▸ **Job**
Copy the lines of the material without changes, starting at the line with "3: 01:08 -> 13:01" and running to the end of the material. Include that first line, and omit the pictures.

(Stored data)

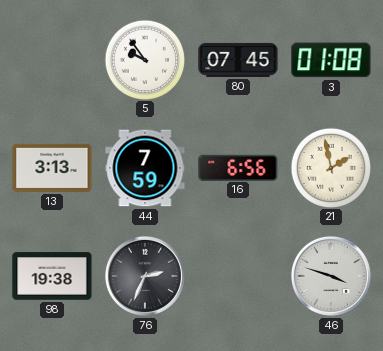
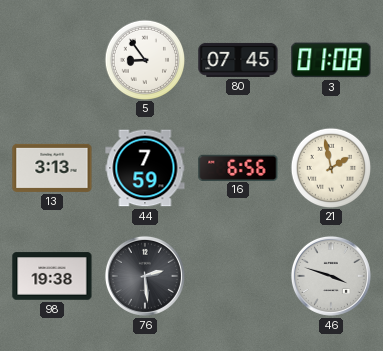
5: 9:54 -> 8:54
76: 2:34 -> 2:29
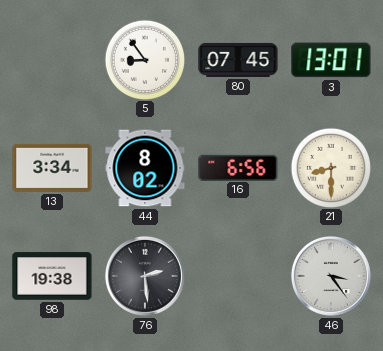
3: 01:08 -> 13:01
13: 3:13 -> 3:34
44: 7:59 -> 8:02
21: 1:58 -> 8:30
46: 3:48 -> 3:24
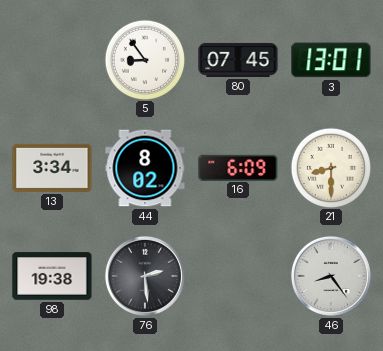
16: 6:56 -> 6:09
46: 3:24 -> 8:24
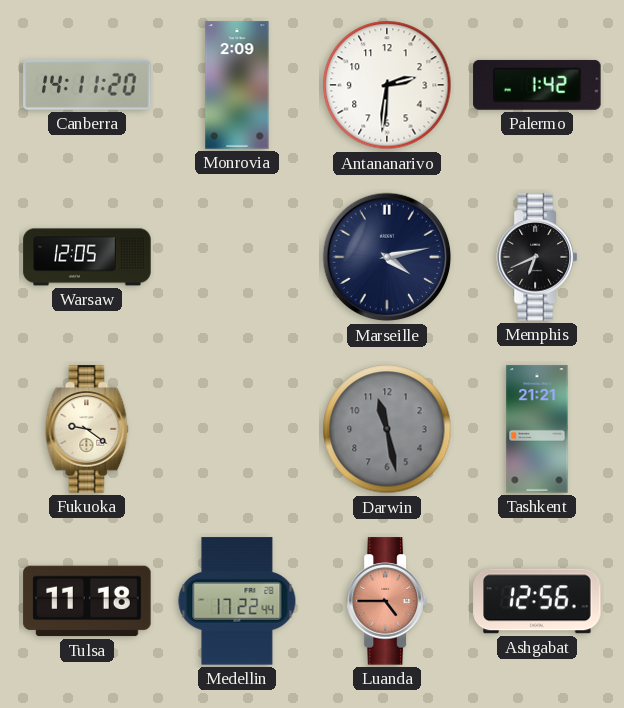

▸ **Solution to this task**
3: 01:08 -> 13:01
13: 3:13 -> 3:34
44: 7:59 -> 8:02
21: 1:58 -> 8:30
46: 3:48 -> 3:24
16: 6:56 -> 6:09
46: 3:24 -> 8:24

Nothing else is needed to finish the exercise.